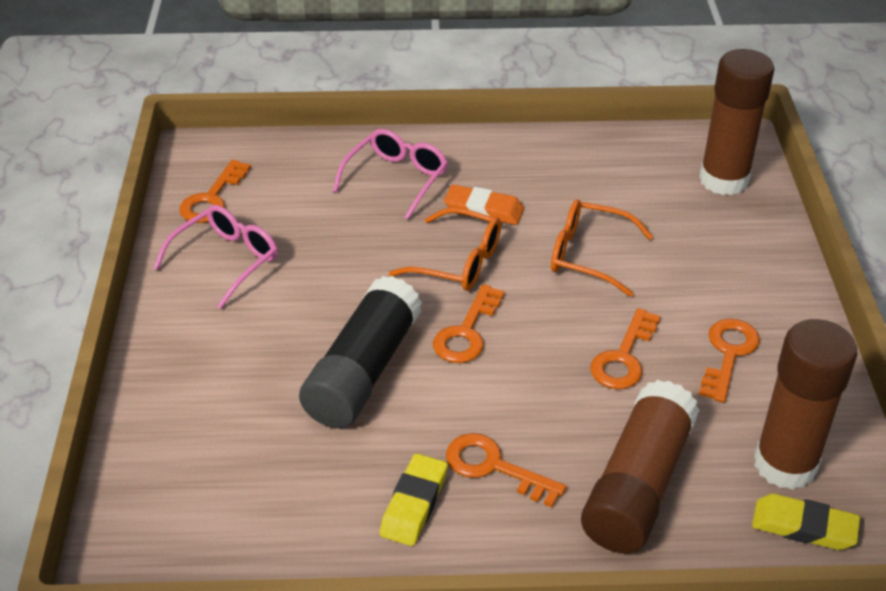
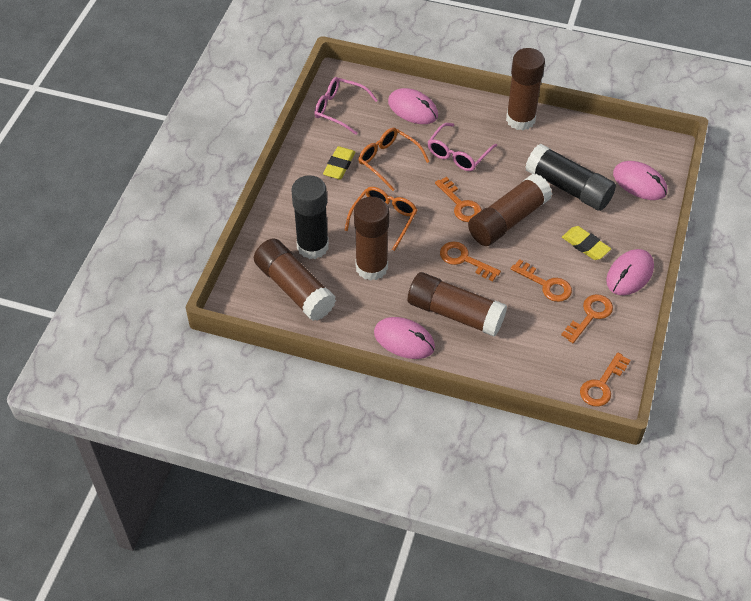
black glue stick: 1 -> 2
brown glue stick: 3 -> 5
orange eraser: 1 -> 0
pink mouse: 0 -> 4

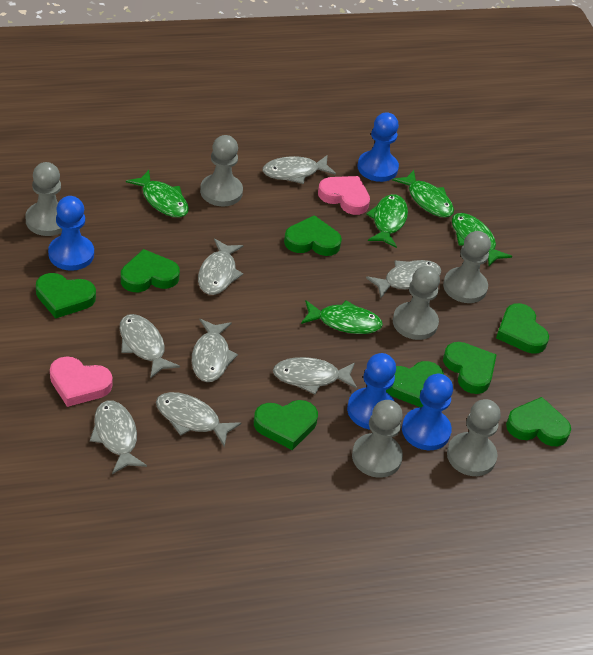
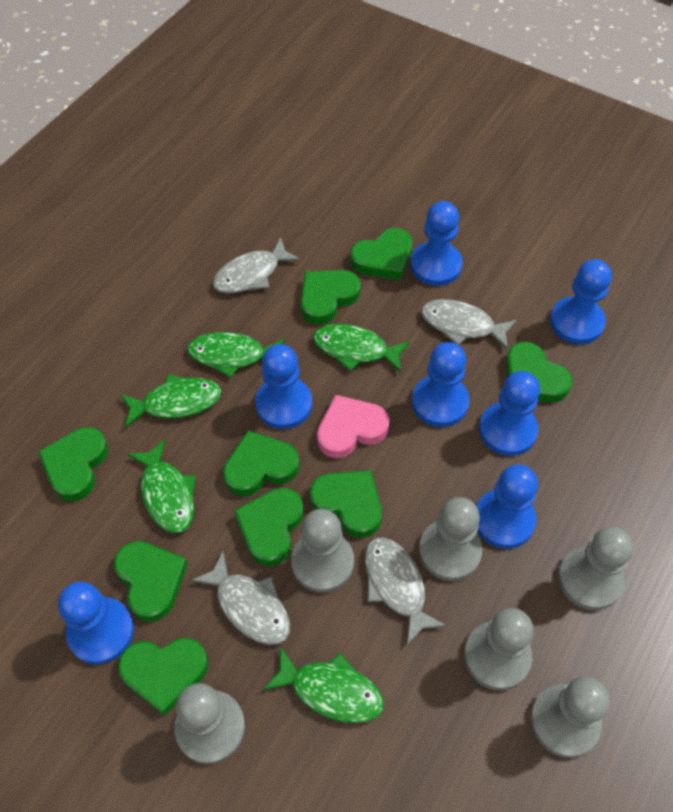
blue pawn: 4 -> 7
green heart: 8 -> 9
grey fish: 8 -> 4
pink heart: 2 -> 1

════════════════════

▸ What is needed: Every line of the listing above is to be repeated exactly, with its pictures left out.

▸ Answer for the task:
black glue stick: 1 -> 2
brown glue stick: 3 -> 5
orange eraser: 1 -> 0
pink mouse: 0 -> 4

blue pawn: 4 -> 7
green heart: 8 -> 9
grey fish: 8 -> 4
pink heart: 2 -> 1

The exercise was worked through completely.